(REQUIRED ACTION):
Work out how many lines in the data that follows contain "white". Write nothing but the number.

(Records from a collection)
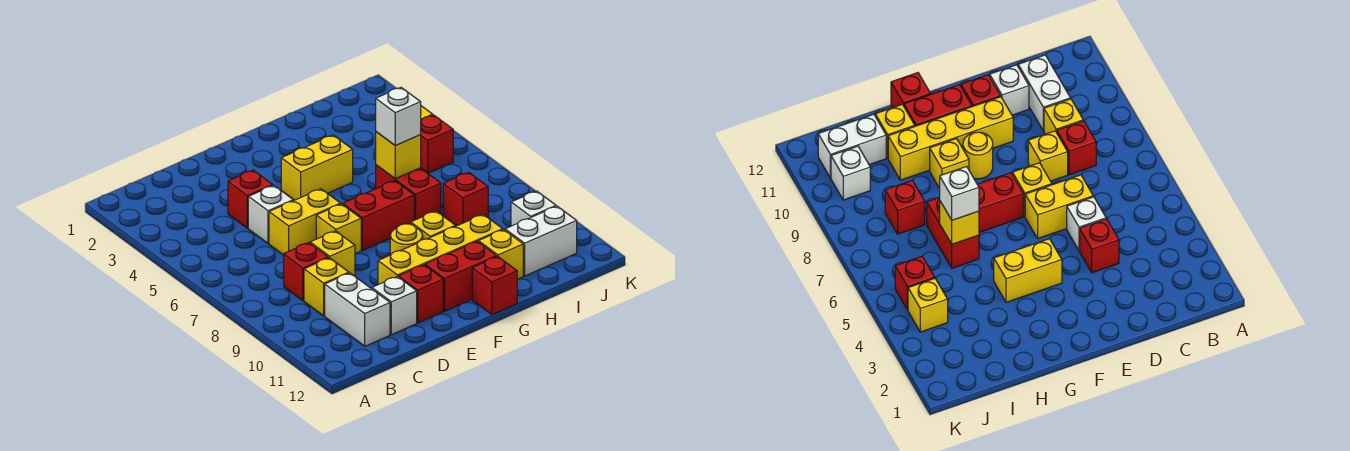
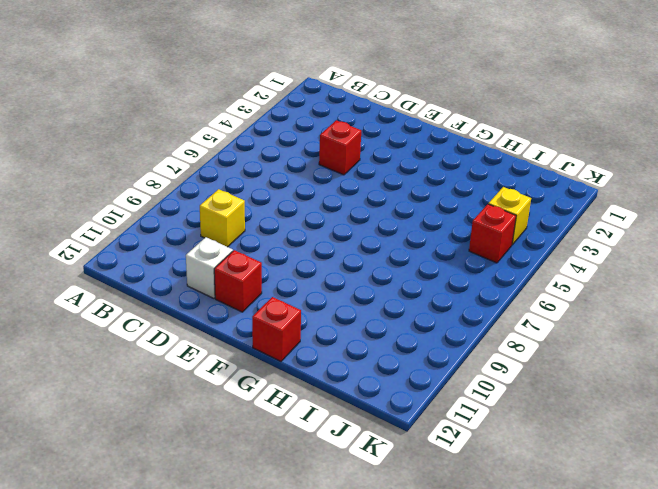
none -> red 1x1 brick [284,243,328,301]
none -> white 1x2 brick [325,273,390,346]
none -> white 1x1 brick [248,185,293,244]

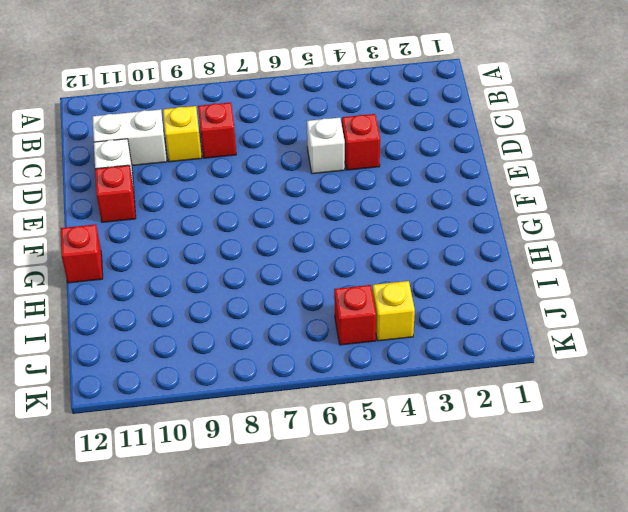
none -> yellow 1x2 brick [269,189,341,255]
none -> yellow 1x1 brick [310,231,355,276]
none -> yellow 1x1 brick [316,204,361,254]

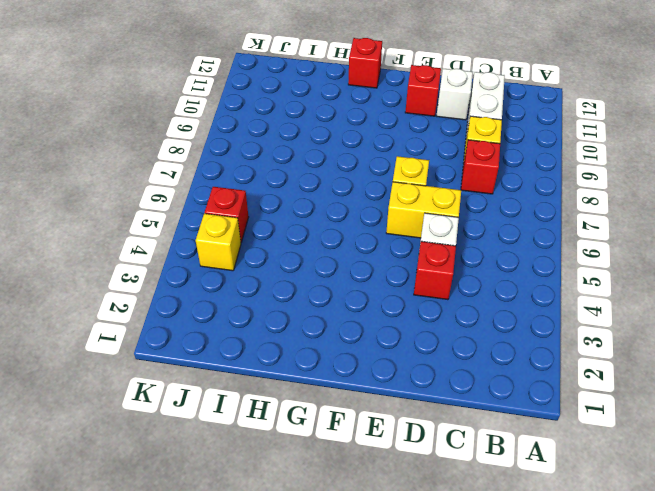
none -> yellow 1x1 brick [310,231,355,276]
none -> yellow 1x4 brick [378,215,503,285]
none -> yellow 1x2 brick [281,135,353,200]

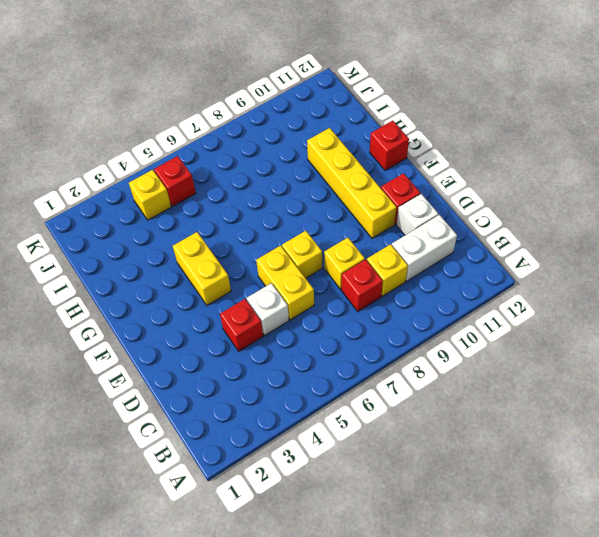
none -> red 1x2 brick [343,181,414,251]
none -> yellow 1x1 round brick [390,224,423,255]
none -> red 1x2 brick [425,241,497,311]

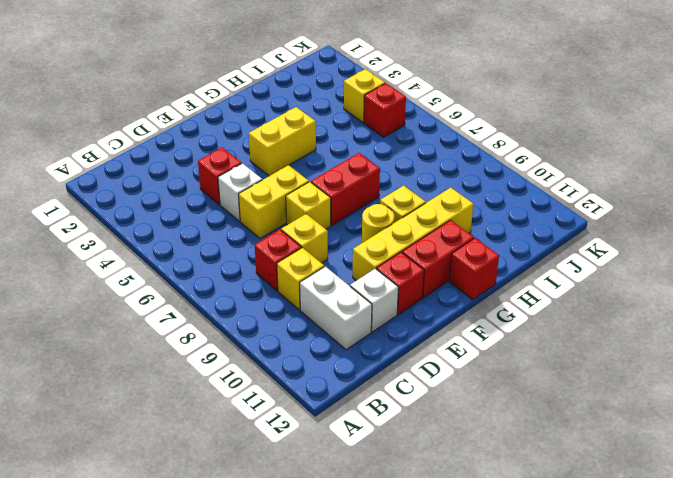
none -> red 1x2 brick [376,165,441,220]
none -> yellow 1x1 brick [478,230,523,279]
none -> red 1x1 brick [443,172,488,226]

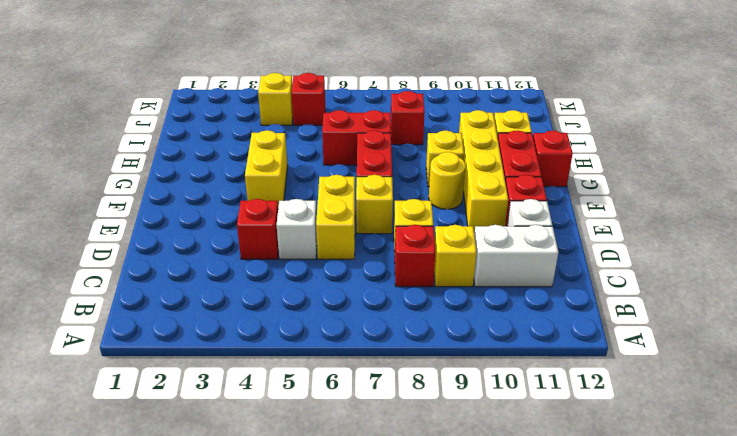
none -> white 1x2 brick [505,206,577,276]
none -> white 1x1 brick [511,191,556,226]
none -> yellow 1x1 brick [376,132,421,179]

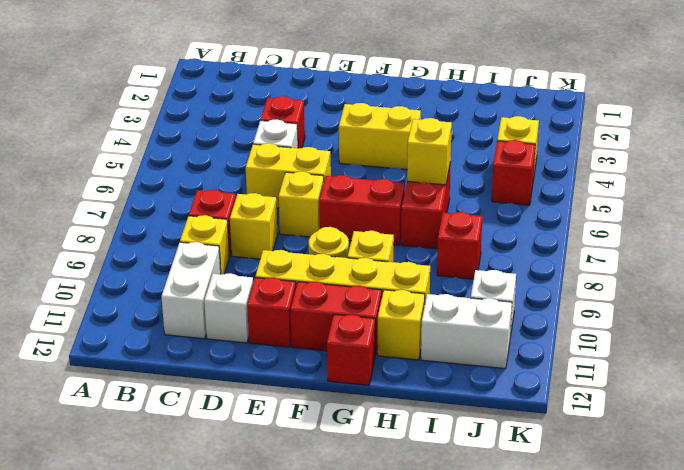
none -> white 1x1 brick [376,87,421,146]

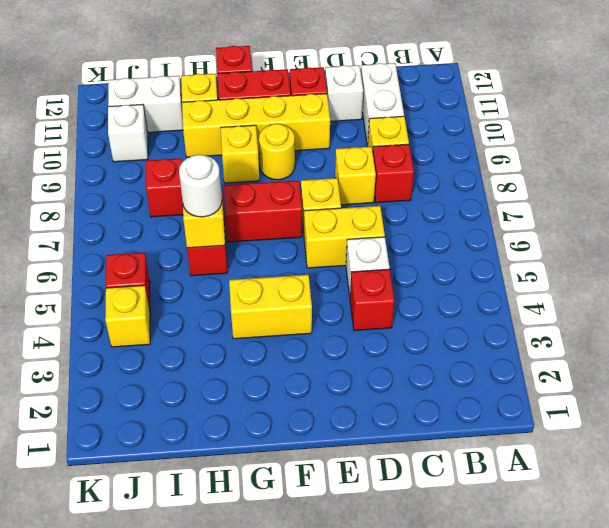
white 1x1 round brick [179,155,222,217] -> white 1x1 brick [376,87,421,146]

(ANSWER FOR THE TASK):
6